### EXCERPTED DATA
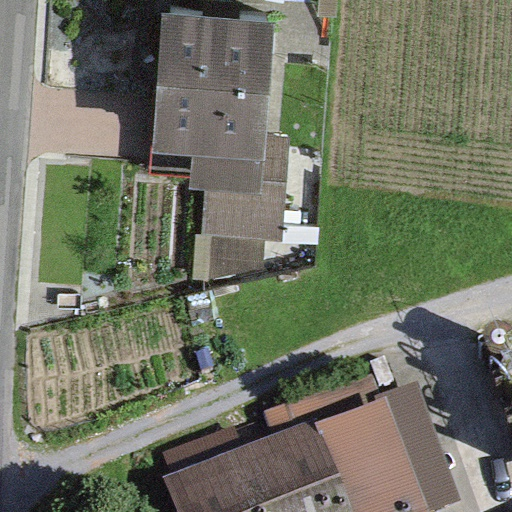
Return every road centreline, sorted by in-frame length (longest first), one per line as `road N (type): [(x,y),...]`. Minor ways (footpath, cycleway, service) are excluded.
road 1 (track): [(0,467),(511,293)]
road 2 (tertiary): [(16,0),(0,260)]
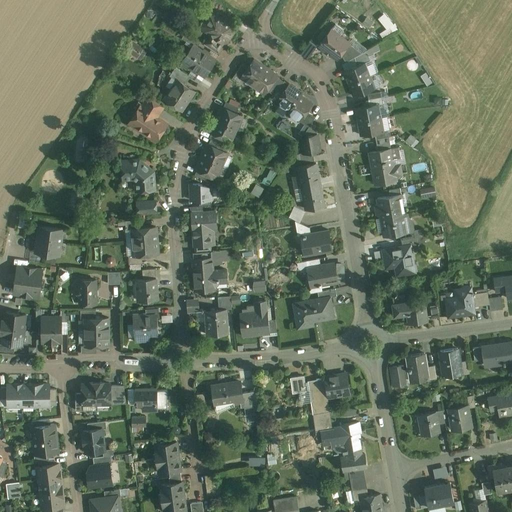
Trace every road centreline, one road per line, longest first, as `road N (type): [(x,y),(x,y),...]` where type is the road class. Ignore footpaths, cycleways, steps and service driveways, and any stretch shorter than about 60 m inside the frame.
road 1 (residential): [(336,141),(313,74),(255,33),(212,90),(176,156),(182,361)]
road 2 (residential): [(369,325),(336,141)]
road 3 (residential): [(357,345),(182,361)]
road 4 (residential): [(61,363),(78,511)]
road 5 (residential): [(390,337),(511,322)]
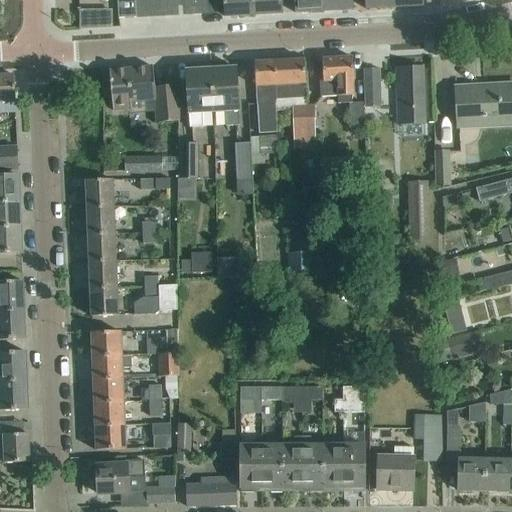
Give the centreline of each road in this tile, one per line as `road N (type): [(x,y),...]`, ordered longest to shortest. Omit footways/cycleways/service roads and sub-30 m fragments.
road 1 (residential): [(37,50),(511,25)]
road 2 (residential): [(60,511),(37,50)]
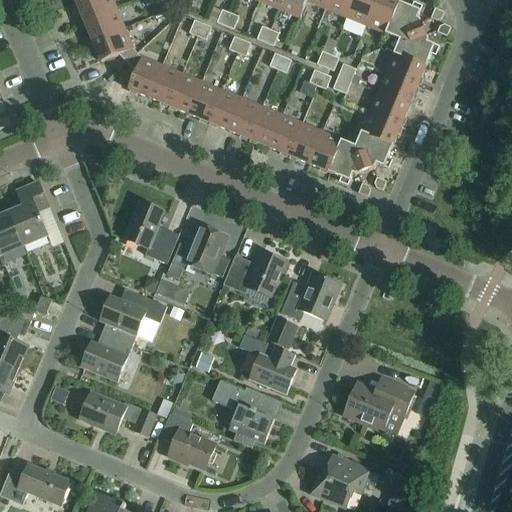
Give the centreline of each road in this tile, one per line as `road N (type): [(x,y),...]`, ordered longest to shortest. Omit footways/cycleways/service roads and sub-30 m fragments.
road 1 (residential): [(381,250),(286,474),(260,492),(232,502),(193,499),(23,428)]
road 2 (residential): [(381,250),(88,130),(55,135)]
road 3 (residential): [(23,428),(99,235),(55,135)]
road 4 (residential): [(458,0),(464,31),(381,250)]
road 5 (residential): [(4,0),(55,135)]
road 6 (residential): [(511,300),(381,250)]
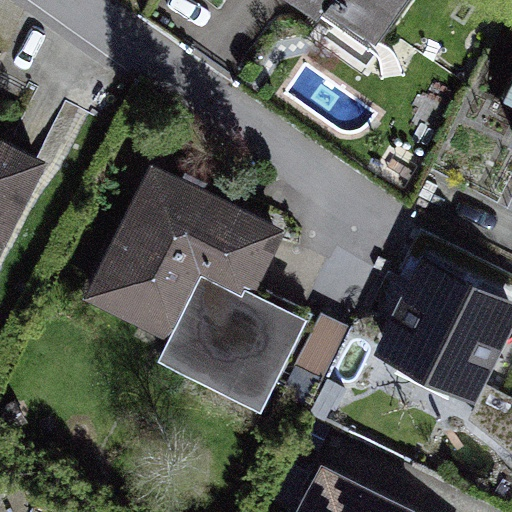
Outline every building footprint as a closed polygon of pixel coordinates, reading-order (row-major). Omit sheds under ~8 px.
[(298,0),(318,14),(325,4),(377,39),(404,0),(298,0)] [(0,249),(48,153),(0,129),(0,249)] [(287,224),(152,158),(84,296),(167,337),(158,356),(262,407),(308,312),(257,287),(287,224)] [(511,326),(511,294),(422,251),(374,350),(476,400),(485,381),(511,326)] [(511,394),(485,381),(476,400),(468,416),(511,451),(511,394)] [(437,511),(322,453),(291,511),(437,511)]
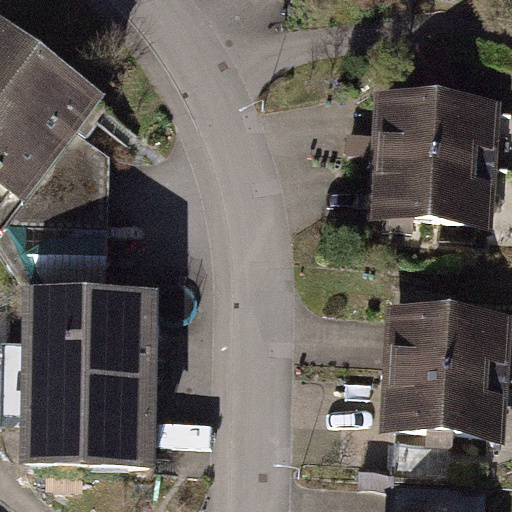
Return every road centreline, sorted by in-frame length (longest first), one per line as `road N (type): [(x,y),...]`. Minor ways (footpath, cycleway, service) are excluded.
road 1 (residential): [(263,511),(268,286),(253,168),(189,37),(158,0)]
road 2 (track): [(511,34),(422,27),(213,80)]
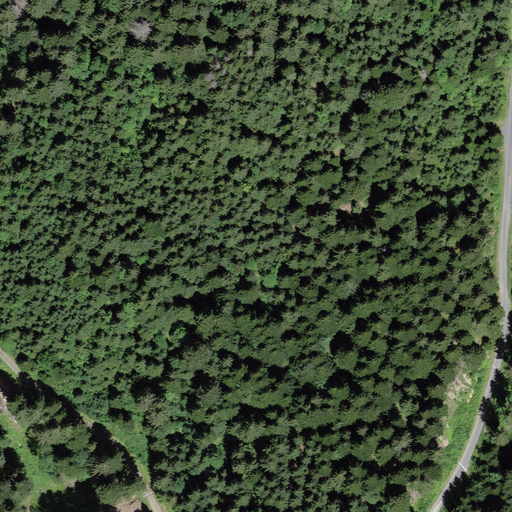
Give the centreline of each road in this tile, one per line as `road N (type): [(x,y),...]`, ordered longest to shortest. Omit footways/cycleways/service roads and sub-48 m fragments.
road 1 (unclassified): [(511,129),(501,348),(466,459),(434,511)]
road 2 (track): [(0,353),(114,447),(158,511)]
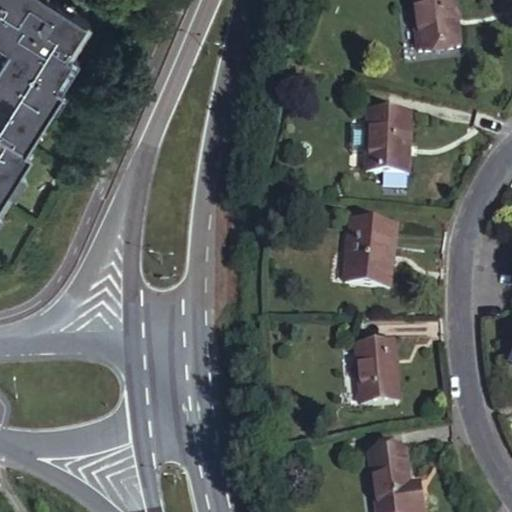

### WHAT IS ASKED
Please write all the rows above again with "centreline" swapped for "centerline" and nothing else changed, leaving out the pictures.

### WRITTEN SOLUTION
Return every road centerline, sorted by in-frame length (longest first), one per line as `road N (type): [(x,y),...]`. Minor ways (footpath, cycleway, service) are excluded.
road 1 (track): [(0,467),(511,293)]
road 2 (tertiary): [(16,0),(0,260)]
Trace every road centerline, one road per line, longest first, as `road N (type): [(x,y),(x,y),...]` where type is the road class. Ignore footpaths, cycleways, steps and service driveways, and any stretch shorter than about 60 m inside the frame.
road 1 (residential): [(336,141),(313,74),(255,33),(212,90),(176,156),(182,361)]
road 2 (residential): [(369,325),(336,141)]
road 3 (residential): [(357,345),(182,361)]
road 4 (residential): [(61,363),(78,511)]
road 5 (residential): [(390,337),(511,322)]
Give the centerline of each road in this tile, one per line as `road N (type): [(x,y),...]`, ordered longest to shortest. Omit footways/cycleways/service roads and sub-30 m fragments.
road 1 (residential): [(37,50),(511,25)]
road 2 (residential): [(60,511),(37,50)]
Give the centerline of each road in this tile, one per line as `road N (type): [(x,y),...]`, ordered longest to shortest. Omit footways/cycleways/service roads and sub-30 m fragments.
road 1 (residential): [(381,250),(286,474),(260,492),(232,502),(193,499),(23,428)]
road 2 (residential): [(381,250),(88,130),(55,135)]
road 3 (residential): [(23,428),(99,235),(55,135)]
road 4 (residential): [(458,0),(464,31),(381,250)]
road 5 (residential): [(4,0),(55,135)]
road 6 (residential): [(511,300),(381,250)]
Outline every building footprint as a closed polygon of pixel coordinates, reading-order (row-major). Omit sheds under ~8 px.
[(298,0),(318,14),(325,4),(377,39),(404,0),(298,0)] [(0,249),(48,153),(0,129),(0,249)] [(287,224),(152,158),(84,296),(167,337),(158,356),(262,407),(308,312),(257,287),(287,224)] [(511,326),(511,294),(422,251),(374,350),(476,400),(485,381),(511,326)] [(511,394),(485,381),(476,400),(468,416),(511,451),(511,394)] [(437,511),(322,453),(291,511),(437,511)]
Return every road centerline, sorted by in-frame length (longest first), one per line as `road N (type): [(x,y),...]`. Minor ways (footpath, cycleway, service) are excluded.
road 1 (residential): [(263,511),(268,286),(253,168),(189,37),(158,0)]
road 2 (track): [(511,34),(422,27),(213,80)]
Give the centerline of each road in this tile, one per line as `road N (type): [(x,y),...]`, ordered longest to shortest. Omit footways/cycleways/service roads and sub-48 m fragments.
road 1 (unclassified): [(511,129),(501,348),(466,459),(434,511)]
road 2 (track): [(0,353),(114,447),(158,511)]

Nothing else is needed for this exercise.